TRY IT - Output exactly the lines from the line with "(235, 244) = (467, 124): turquoise" through the end of the records below. Include nothing else.

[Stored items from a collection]
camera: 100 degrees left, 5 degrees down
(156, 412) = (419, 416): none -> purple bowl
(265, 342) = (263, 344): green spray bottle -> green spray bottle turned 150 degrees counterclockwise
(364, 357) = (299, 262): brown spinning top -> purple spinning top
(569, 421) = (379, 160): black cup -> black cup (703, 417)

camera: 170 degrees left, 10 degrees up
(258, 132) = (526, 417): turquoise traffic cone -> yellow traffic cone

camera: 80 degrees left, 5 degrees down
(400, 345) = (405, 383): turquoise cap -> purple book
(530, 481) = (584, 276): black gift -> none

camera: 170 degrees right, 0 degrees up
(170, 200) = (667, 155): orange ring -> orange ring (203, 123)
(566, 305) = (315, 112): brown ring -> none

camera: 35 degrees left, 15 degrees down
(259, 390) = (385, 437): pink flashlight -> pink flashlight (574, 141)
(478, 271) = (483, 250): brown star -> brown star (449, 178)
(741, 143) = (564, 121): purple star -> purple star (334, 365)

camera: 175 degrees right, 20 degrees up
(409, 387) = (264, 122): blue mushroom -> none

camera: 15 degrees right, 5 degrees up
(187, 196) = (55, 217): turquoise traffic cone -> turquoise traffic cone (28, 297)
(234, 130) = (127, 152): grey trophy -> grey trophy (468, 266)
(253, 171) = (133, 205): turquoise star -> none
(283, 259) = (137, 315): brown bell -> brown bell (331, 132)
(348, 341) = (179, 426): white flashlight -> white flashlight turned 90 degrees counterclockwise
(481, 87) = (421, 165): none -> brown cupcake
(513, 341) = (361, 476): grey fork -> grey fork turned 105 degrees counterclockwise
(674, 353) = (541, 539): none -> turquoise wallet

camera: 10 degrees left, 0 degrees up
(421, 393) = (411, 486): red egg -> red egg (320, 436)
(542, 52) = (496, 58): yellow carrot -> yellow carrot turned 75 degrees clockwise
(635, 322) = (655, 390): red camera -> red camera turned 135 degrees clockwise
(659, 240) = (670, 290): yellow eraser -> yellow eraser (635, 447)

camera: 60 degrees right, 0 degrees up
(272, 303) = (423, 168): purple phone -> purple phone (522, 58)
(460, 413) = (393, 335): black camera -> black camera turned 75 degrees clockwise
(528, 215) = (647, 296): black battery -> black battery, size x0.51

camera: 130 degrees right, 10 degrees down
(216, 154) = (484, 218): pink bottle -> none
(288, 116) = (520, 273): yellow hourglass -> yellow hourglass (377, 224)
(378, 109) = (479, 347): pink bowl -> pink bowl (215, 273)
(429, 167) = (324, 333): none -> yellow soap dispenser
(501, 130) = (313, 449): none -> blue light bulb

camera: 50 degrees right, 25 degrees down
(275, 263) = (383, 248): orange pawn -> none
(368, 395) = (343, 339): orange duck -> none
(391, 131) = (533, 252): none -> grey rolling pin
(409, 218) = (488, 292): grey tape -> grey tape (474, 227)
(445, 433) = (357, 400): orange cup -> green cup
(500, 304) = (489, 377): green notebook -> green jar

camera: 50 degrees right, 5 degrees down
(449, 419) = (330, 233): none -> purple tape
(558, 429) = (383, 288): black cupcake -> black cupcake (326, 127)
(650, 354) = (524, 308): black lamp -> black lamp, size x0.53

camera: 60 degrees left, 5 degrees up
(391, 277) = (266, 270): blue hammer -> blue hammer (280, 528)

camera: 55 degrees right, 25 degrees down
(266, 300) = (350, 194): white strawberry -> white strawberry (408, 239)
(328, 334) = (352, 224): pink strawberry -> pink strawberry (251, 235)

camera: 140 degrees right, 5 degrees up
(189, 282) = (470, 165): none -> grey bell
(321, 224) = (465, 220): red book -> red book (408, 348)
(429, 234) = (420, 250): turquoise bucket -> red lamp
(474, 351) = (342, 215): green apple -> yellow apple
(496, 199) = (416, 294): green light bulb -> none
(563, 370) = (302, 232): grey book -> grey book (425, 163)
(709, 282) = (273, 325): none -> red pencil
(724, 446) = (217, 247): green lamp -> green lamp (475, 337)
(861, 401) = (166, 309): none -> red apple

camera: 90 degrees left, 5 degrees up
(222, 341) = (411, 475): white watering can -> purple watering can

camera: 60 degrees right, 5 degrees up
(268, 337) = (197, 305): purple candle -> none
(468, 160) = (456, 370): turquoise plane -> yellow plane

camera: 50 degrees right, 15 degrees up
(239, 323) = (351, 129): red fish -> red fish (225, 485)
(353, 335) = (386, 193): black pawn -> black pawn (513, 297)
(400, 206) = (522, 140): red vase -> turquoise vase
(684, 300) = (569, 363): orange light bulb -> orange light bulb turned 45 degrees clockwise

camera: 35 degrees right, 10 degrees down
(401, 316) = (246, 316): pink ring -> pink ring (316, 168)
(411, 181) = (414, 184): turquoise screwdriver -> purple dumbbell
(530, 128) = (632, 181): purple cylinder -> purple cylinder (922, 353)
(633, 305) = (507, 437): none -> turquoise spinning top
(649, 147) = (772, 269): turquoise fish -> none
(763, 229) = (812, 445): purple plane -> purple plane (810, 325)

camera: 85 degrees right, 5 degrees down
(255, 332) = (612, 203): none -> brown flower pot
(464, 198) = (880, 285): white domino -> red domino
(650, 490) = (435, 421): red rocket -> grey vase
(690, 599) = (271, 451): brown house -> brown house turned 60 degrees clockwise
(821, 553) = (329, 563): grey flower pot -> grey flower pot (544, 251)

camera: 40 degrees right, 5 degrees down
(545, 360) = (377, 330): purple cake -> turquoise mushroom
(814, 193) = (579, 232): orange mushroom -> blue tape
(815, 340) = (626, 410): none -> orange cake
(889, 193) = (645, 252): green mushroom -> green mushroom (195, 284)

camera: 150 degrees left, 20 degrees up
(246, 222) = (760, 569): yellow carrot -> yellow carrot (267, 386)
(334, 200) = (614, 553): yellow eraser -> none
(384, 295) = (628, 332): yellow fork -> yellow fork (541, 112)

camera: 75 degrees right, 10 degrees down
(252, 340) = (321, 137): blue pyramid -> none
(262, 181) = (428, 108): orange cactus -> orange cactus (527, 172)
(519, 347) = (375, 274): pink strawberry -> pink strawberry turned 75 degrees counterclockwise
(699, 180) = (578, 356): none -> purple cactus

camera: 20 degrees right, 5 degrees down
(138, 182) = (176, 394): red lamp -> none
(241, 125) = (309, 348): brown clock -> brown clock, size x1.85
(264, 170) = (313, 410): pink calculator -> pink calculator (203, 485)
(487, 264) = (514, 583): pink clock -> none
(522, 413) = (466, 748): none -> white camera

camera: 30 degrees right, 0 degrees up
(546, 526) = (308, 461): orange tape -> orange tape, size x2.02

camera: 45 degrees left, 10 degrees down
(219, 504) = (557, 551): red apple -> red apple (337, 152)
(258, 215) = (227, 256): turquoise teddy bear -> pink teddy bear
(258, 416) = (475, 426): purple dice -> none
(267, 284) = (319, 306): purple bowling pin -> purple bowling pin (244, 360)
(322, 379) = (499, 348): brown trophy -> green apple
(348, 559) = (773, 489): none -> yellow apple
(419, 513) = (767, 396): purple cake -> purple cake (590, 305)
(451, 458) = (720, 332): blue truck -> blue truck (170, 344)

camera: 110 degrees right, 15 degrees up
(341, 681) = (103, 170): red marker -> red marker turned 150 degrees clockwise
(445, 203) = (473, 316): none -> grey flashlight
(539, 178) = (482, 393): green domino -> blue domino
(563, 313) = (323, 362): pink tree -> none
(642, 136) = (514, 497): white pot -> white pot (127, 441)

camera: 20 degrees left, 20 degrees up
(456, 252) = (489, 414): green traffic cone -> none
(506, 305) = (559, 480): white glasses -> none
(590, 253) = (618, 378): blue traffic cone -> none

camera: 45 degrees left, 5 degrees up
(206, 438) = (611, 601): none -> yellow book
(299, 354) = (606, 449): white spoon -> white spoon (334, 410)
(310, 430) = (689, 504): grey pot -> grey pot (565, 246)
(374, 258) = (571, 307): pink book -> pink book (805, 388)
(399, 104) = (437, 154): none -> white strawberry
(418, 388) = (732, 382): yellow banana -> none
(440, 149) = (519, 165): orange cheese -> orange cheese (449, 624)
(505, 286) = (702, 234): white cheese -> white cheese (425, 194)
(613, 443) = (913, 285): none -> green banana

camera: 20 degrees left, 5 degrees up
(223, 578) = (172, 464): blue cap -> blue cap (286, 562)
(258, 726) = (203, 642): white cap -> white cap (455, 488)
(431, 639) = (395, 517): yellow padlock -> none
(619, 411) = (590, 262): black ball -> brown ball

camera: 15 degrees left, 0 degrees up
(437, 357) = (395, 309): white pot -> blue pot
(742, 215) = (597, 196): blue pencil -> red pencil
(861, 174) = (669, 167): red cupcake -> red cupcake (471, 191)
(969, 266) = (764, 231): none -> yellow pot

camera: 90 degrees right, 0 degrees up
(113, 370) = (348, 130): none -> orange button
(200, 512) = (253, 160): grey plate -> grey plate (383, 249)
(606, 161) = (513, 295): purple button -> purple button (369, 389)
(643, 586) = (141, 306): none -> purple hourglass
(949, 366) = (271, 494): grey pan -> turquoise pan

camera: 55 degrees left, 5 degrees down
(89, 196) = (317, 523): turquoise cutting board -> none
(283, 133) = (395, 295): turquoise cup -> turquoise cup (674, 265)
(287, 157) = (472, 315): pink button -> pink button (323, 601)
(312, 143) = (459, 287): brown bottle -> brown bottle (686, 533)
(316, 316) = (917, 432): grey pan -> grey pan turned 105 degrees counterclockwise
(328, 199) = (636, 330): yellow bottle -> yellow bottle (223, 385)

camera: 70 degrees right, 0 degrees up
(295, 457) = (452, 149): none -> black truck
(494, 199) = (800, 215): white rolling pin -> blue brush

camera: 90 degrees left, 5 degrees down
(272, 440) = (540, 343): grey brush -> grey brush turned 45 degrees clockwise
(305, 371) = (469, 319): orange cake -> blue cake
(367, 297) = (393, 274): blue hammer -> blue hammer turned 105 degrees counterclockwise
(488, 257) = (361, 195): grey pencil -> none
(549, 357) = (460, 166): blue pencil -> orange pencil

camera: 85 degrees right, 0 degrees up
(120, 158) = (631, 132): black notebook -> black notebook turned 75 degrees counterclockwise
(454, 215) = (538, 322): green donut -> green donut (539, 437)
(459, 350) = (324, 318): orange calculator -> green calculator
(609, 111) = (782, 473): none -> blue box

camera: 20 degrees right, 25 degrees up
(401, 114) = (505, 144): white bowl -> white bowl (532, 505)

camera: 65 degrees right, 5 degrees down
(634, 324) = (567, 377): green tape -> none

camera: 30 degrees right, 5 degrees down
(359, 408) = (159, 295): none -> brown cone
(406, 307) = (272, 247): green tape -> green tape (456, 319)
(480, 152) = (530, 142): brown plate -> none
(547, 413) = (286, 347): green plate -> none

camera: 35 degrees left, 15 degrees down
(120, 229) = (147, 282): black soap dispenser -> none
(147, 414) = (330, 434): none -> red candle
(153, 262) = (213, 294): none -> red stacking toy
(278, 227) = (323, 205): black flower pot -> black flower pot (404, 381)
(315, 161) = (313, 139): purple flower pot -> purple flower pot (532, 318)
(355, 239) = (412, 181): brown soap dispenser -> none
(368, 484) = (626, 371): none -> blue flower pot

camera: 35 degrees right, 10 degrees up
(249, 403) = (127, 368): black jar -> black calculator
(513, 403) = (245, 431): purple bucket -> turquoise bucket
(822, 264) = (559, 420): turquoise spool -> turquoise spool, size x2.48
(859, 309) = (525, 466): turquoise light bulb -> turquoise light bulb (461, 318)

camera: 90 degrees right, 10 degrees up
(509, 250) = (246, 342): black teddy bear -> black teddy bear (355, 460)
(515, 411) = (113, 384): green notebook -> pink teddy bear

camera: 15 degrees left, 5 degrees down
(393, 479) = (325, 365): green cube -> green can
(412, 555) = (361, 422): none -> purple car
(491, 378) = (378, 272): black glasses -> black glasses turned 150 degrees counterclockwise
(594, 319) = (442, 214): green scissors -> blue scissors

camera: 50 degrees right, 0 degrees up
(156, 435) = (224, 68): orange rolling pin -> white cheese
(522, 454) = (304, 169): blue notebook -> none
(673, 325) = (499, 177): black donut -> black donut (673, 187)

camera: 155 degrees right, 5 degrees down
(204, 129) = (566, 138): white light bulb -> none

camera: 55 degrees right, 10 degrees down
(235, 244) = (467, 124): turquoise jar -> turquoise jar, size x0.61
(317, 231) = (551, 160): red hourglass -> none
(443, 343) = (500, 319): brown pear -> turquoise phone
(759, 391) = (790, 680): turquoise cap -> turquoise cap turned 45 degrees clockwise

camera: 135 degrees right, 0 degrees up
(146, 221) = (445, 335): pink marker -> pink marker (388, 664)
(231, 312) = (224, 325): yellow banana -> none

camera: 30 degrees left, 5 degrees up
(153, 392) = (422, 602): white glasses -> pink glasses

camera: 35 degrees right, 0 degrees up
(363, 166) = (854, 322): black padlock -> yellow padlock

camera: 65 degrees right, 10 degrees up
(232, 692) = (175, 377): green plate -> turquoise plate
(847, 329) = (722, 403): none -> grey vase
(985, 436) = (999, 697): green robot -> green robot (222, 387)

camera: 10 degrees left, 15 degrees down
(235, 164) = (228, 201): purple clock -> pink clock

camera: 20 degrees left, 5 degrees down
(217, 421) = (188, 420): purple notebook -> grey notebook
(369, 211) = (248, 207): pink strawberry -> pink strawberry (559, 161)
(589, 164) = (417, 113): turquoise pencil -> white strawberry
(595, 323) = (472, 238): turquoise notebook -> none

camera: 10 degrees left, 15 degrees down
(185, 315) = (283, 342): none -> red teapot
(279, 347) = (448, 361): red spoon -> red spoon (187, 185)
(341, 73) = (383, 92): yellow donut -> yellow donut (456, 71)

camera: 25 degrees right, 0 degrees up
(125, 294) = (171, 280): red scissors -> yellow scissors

ANSWER TO THE EXERCISE -
(235, 244) = (467, 124): turquoise jar -> turquoise jar, size x0.61
(317, 231) = (551, 160): red hourglass -> none
(443, 343) = (500, 319): brown pear -> turquoise phone
(759, 391) = (790, 680): turquoise cap -> turquoise cap turned 45 degrees clockwise

camera: 135 degrees right, 0 degrees up
(146, 221) = (445, 335): pink marker -> pink marker (388, 664)
(231, 312) = (224, 325): yellow banana -> none

camera: 30 degrees left, 5 degrees up
(153, 392) = (422, 602): white glasses -> pink glasses

camera: 35 degrees right, 0 degrees up
(363, 166) = (854, 322): black padlock -> yellow padlock

camera: 65 degrees right, 10 degrees up
(232, 692) = (175, 377): green plate -> turquoise plate
(847, 329) = (722, 403): none -> grey vase
(985, 436) = (999, 697): green robot -> green robot (222, 387)

camera: 10 degrees left, 15 degrees down
(235, 164) = (228, 201): purple clock -> pink clock

camera: 20 degrees left, 5 degrees down
(217, 421) = (188, 420): purple notebook -> grey notebook
(369, 211) = (248, 207): pink strawberry -> pink strawberry (559, 161)
(589, 164) = (417, 113): turquoise pencil -> white strawberry
(595, 323) = (472, 238): turquoise notebook -> none

camera: 10 degrees left, 15 degrees down
(185, 315) = (283, 342): none -> red teapot
(279, 347) = (448, 361): red spoon -> red spoon (187, 185)
(341, 73) = (383, 92): yellow donut -> yellow donut (456, 71)

camera: 25 degrees right, 0 degrees up
(125, 294) = (171, 280): red scissors -> yellow scissors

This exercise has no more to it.